Start of DATA FOR REVIEW
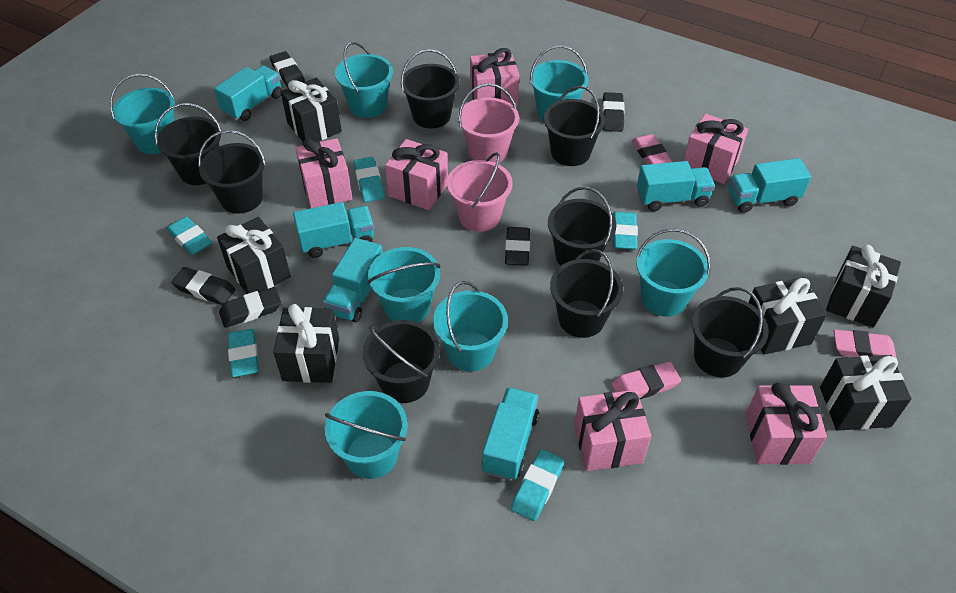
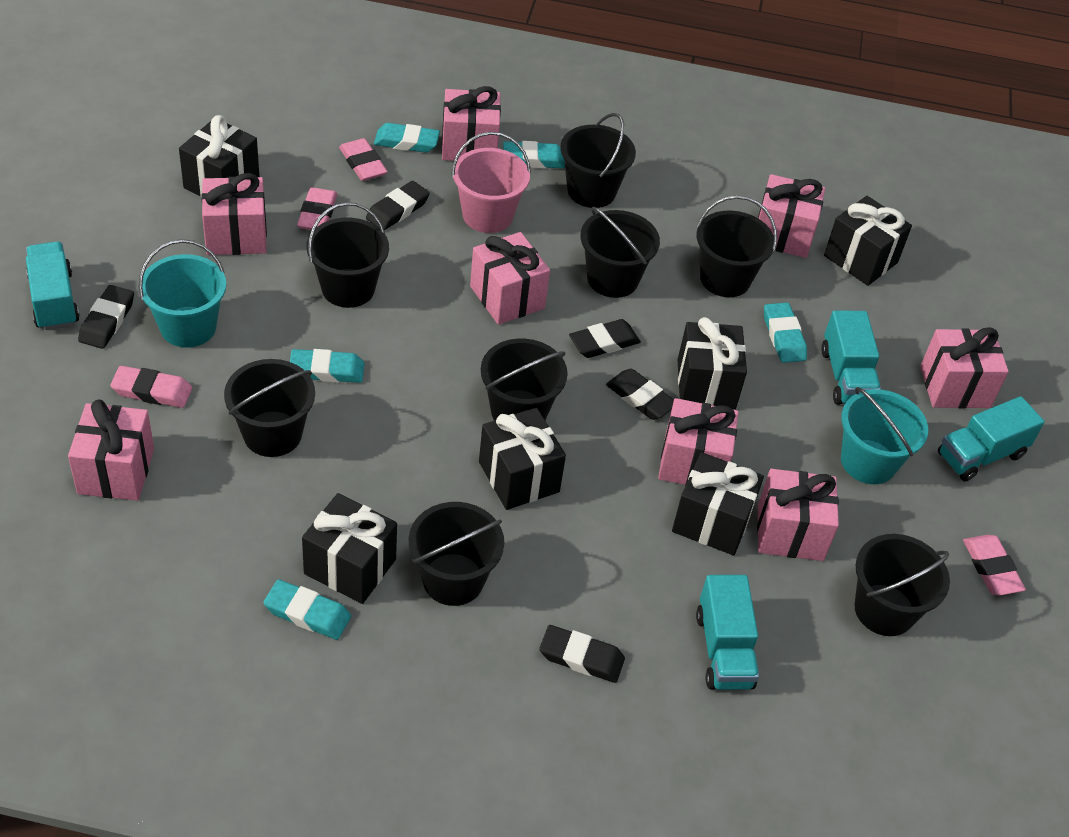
pink bucket: 2 -> 1
pink eraser: 3 -> 4
pink gift: 6 -> 8
turquoise bucket: 7 -> 2
turquoise truck: 6 -> 4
End of DATA FOR REVIEW
### TASK DIRECTIONS
Find the word "turquoise" in the entries above and gather every line that holds it.

### EXPECTED ANSWER
turquoise bucket: 7 -> 2
turquoise truck: 6 -> 4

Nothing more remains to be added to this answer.